===== Task inputs
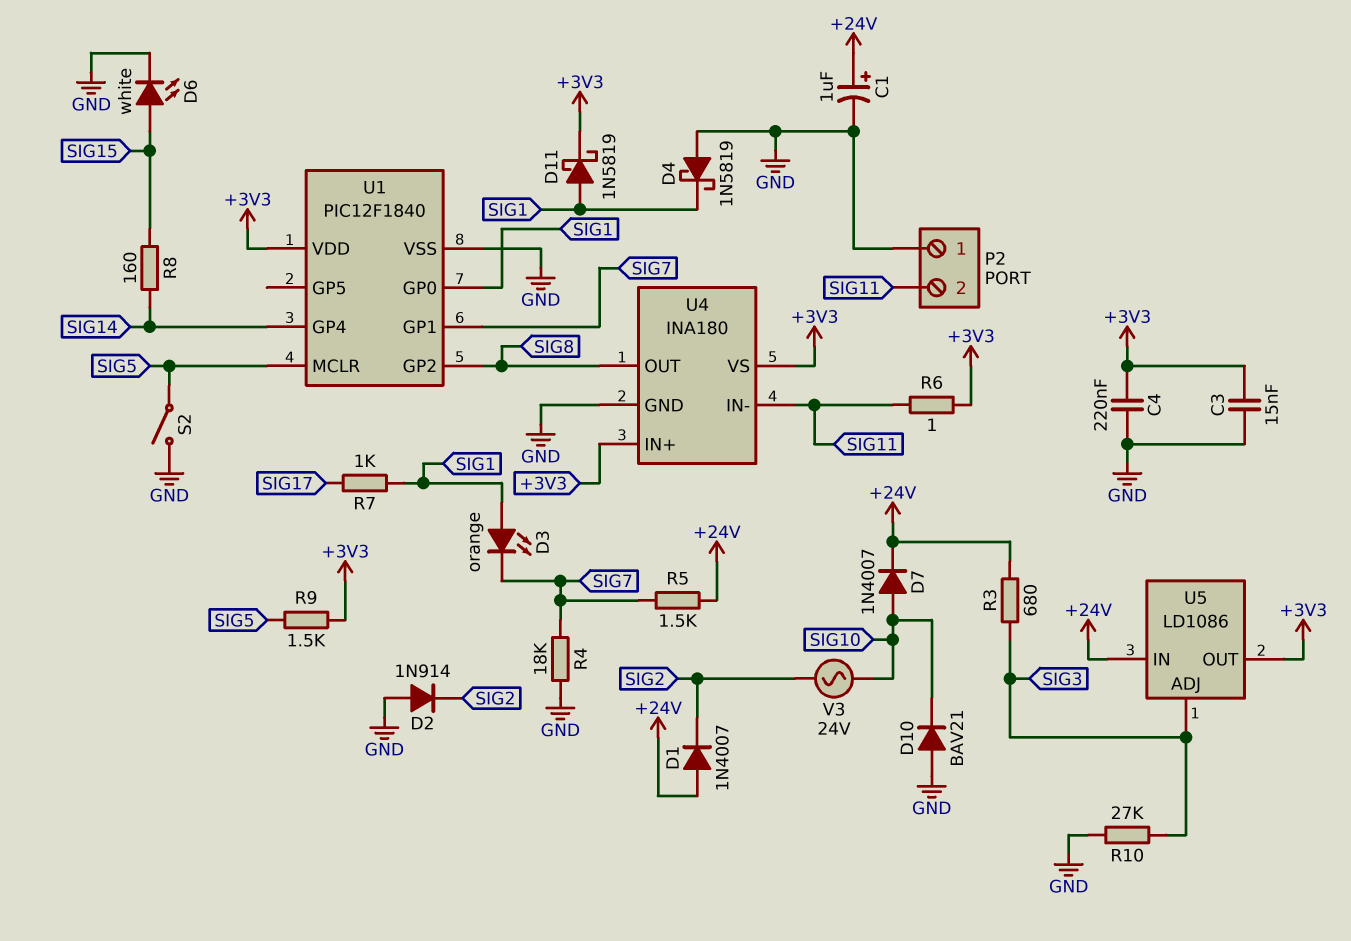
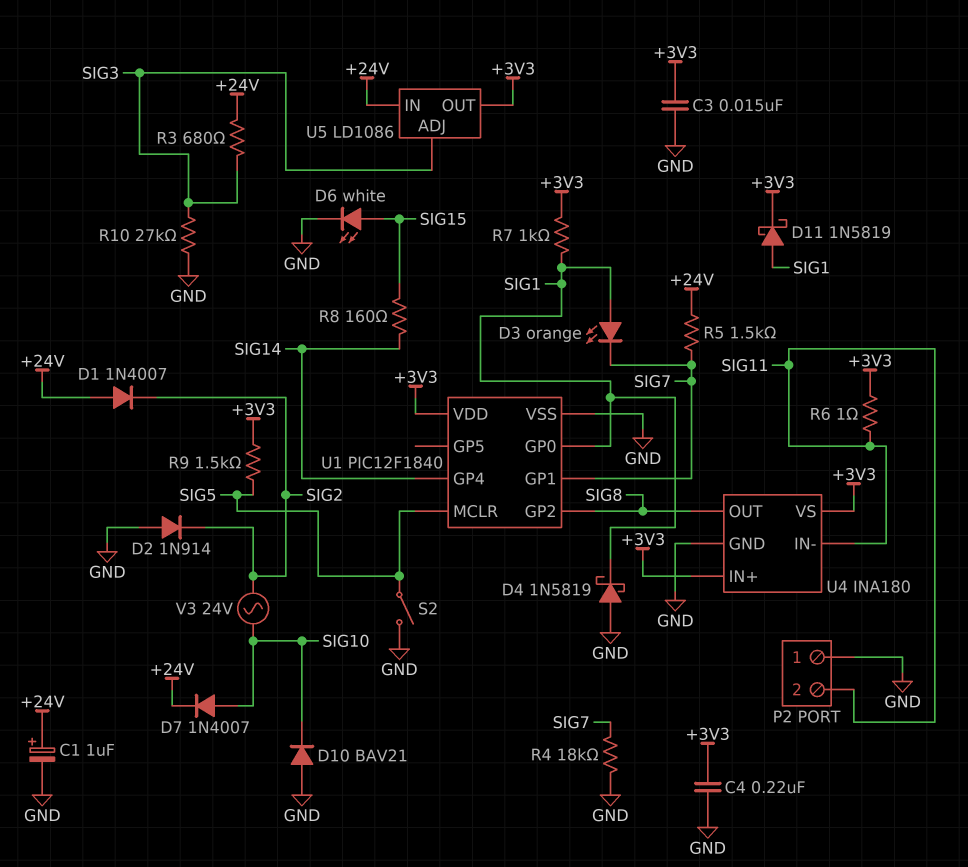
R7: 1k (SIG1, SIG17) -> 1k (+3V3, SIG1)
==========
===== Task inputs
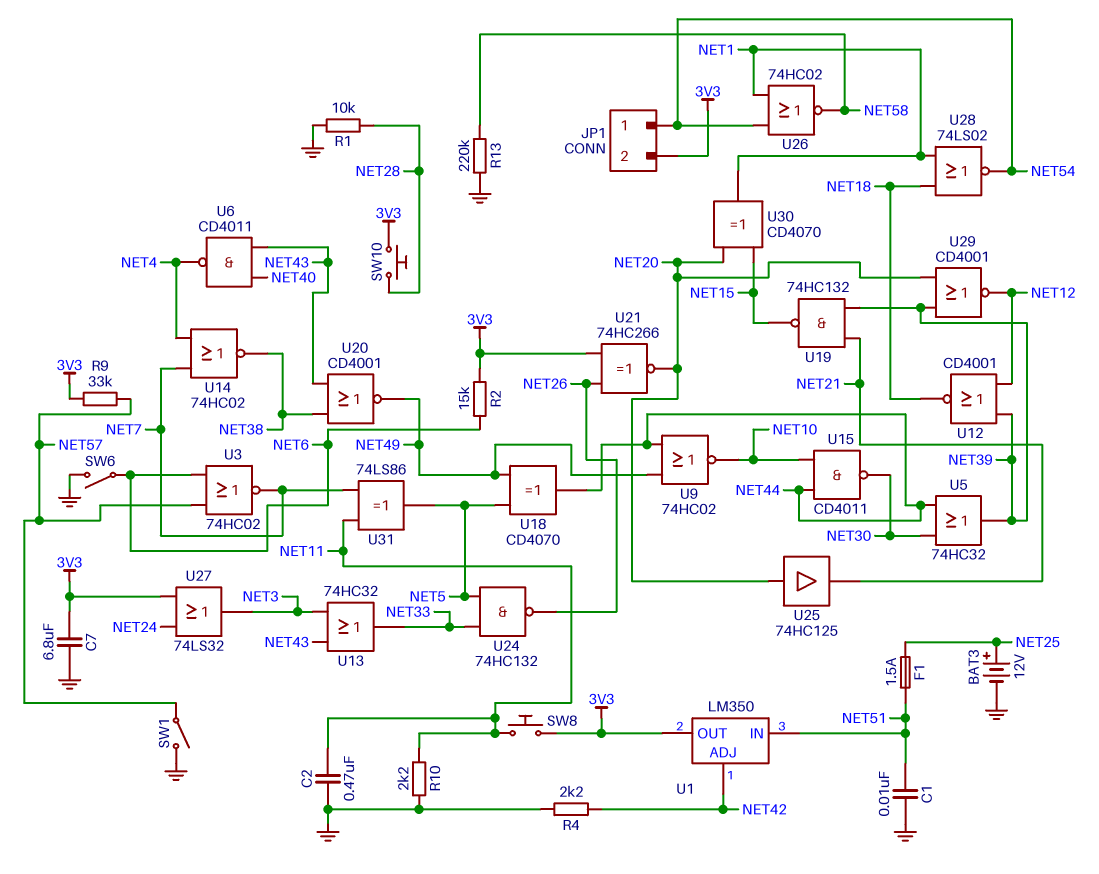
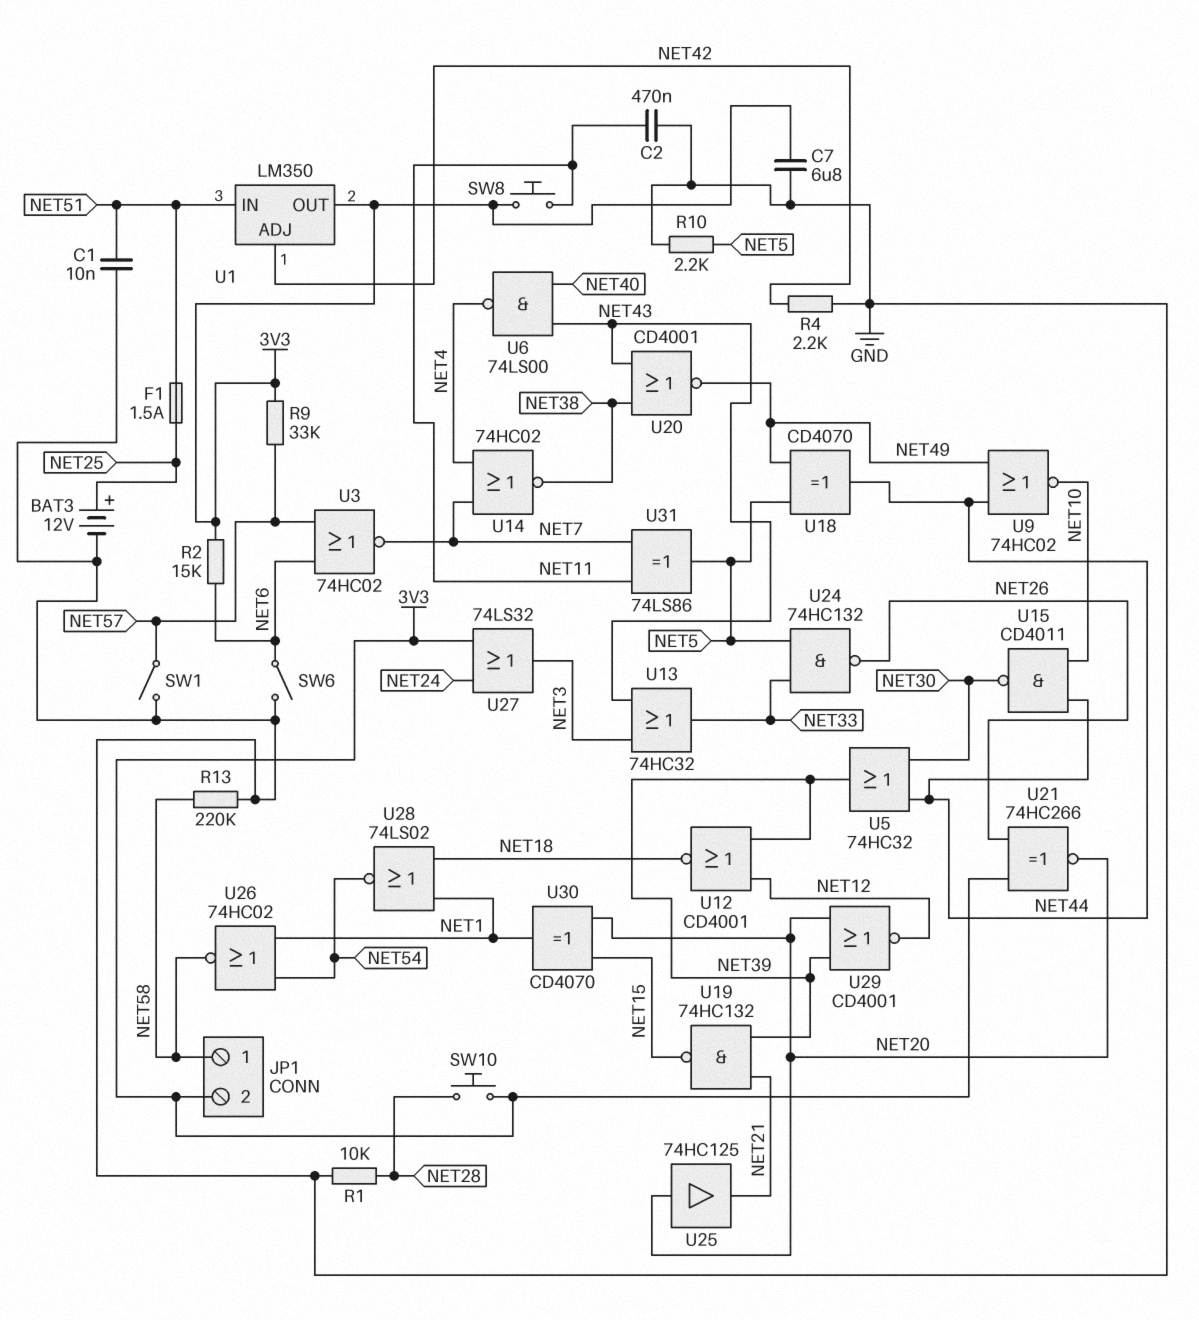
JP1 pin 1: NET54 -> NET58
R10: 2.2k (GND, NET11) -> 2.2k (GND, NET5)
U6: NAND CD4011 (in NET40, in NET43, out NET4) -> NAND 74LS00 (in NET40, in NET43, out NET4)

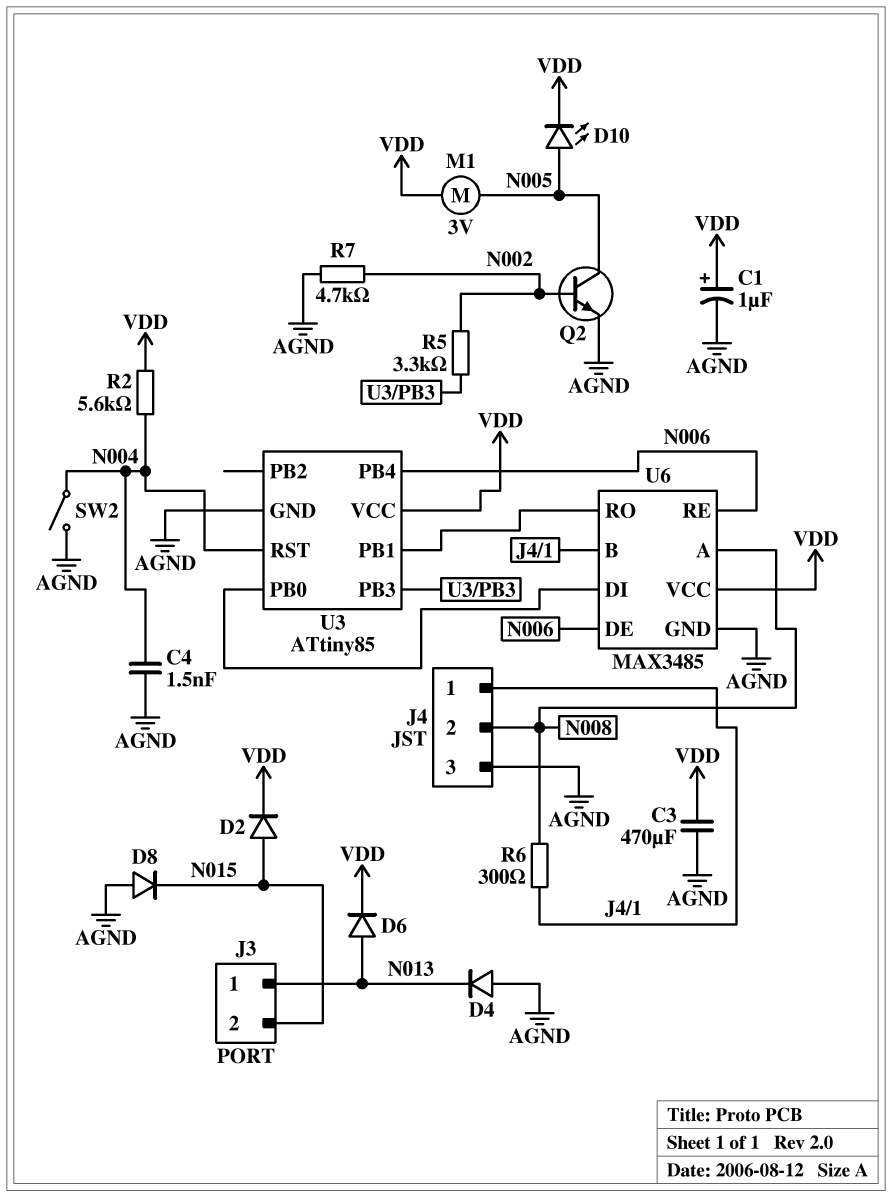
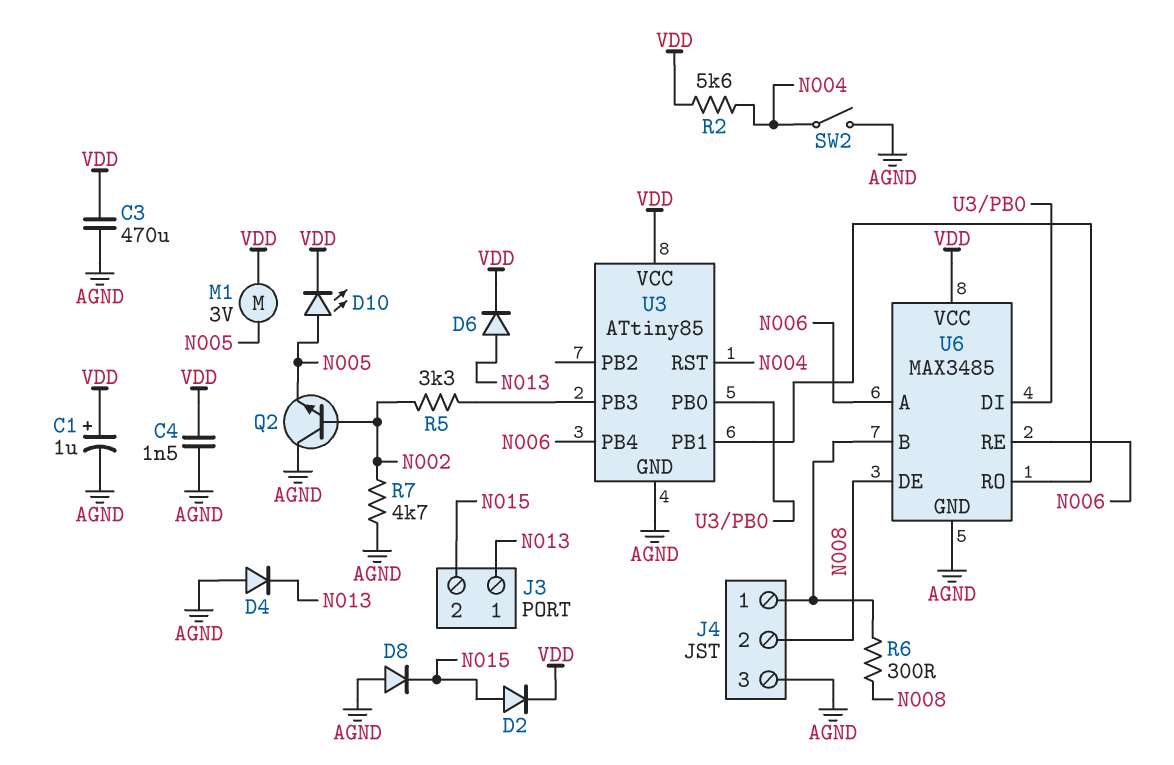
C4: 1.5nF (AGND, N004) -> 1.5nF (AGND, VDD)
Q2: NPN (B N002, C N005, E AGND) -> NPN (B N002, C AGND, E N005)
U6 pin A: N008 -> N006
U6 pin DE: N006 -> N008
==========
== What you should do ==
Look for the string "AGND" in the records, and copy every line where it is found.

== Solution ==
C4: 1.5nF (AGND, N004) -> 1.5nF (AGND, VDD)
Q2: NPN (B N002, C N005, E AGND) -> NPN (B N002, C AGND, E N005)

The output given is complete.